Raw records:
-------------------------

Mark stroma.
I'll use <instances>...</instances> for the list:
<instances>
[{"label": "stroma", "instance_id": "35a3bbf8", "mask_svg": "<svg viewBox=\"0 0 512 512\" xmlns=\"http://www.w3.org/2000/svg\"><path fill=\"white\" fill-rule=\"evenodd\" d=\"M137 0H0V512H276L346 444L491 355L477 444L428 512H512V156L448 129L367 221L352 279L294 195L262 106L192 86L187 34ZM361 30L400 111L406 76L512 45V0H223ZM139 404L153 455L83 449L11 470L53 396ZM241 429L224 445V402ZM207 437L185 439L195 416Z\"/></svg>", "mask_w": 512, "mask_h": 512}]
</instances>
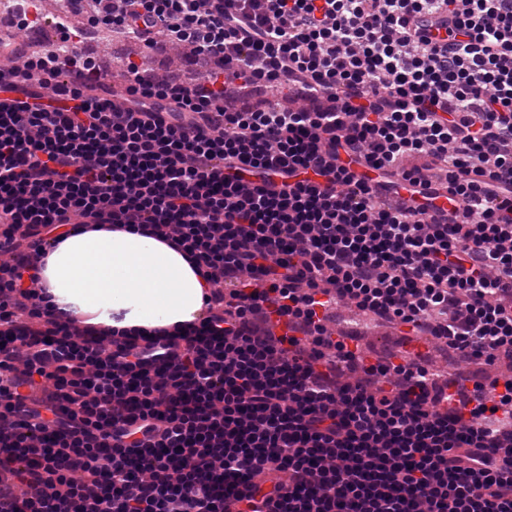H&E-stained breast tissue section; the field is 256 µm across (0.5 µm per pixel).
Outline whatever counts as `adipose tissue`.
I'll return each mask as SVG.
<instances>
[{"label": "adipose tissue", "mask_w": 512, "mask_h": 512, "mask_svg": "<svg viewBox=\"0 0 512 512\" xmlns=\"http://www.w3.org/2000/svg\"><path fill=\"white\" fill-rule=\"evenodd\" d=\"M41 276L45 304L116 332L195 322L207 291L202 276L167 243L87 226L47 248Z\"/></svg>", "instance_id": "adipose-tissue-1"}]
</instances>
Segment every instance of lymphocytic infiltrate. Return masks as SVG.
Masks as SVG:
<instances>
[{"label":"lymphocytic infiltrate","mask_w":512,"mask_h":512,"mask_svg":"<svg viewBox=\"0 0 512 512\" xmlns=\"http://www.w3.org/2000/svg\"><path fill=\"white\" fill-rule=\"evenodd\" d=\"M65 2L62 46L0 65V512H512V376L323 323L348 302L512 364V0ZM104 30L207 70L131 60L115 98ZM284 84L300 107L224 103ZM69 224L166 241L205 316L60 320L37 271Z\"/></svg>","instance_id":"obj_1"}]
</instances>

-------------------------

WHAT YOU NEED TO DO: Take the entries shown above and quote them verbatim, passing over the pictures.

REPLY TO THE EXERCISE:
Mark stroma.
I'll use <instances>...</instances> for the list:
<instances>
[{"label": "stroma", "instance_id": "35a3bbf8", "mask_svg": "<svg viewBox=\"0 0 512 512\" xmlns=\"http://www.w3.org/2000/svg\"><path fill=\"white\" fill-rule=\"evenodd\" d=\"M137 0H0V512H276L346 444L491 355L477 444L428 512H512V156L448 129L367 221L352 279L294 195L262 106L192 86L187 34ZM361 30L400 111L406 76L512 45V0H223ZM139 404L153 455L83 449L11 470L53 396ZM241 429L224 445V402ZM207 437L185 439L195 416Z\"/></svg>", "mask_w": 512, "mask_h": 512}]
</instances>
H&E-stained breast tissue section; the field is 256 µm across (0.5 µm per pixel).
Outline whatever counts as `adipose tissue`.
I'll return each mask as SVG.
<instances>
[{"label": "adipose tissue", "mask_w": 512, "mask_h": 512, "mask_svg": "<svg viewBox=\"0 0 512 512\" xmlns=\"http://www.w3.org/2000/svg\"><path fill=\"white\" fill-rule=\"evenodd\" d=\"M41 276L45 304L116 332L195 322L207 291L202 276L167 243L87 226L47 248Z\"/></svg>", "instance_id": "adipose-tissue-1"}]
</instances>
Segment every instance of lymphocytic infiltrate. Return masks as SVG.
Masks as SVG:
<instances>
[{"label":"lymphocytic infiltrate","mask_w":512,"mask_h":512,"mask_svg":"<svg viewBox=\"0 0 512 512\" xmlns=\"http://www.w3.org/2000/svg\"><path fill=\"white\" fill-rule=\"evenodd\" d=\"M65 2L62 46L0 65V512H512V376L323 323L348 302L512 364V0ZM104 30L207 70L131 60L115 98ZM284 84L300 107L224 103ZM69 224L166 241L205 316L60 320L37 271Z\"/></svg>","instance_id":"obj_1"}]
</instances>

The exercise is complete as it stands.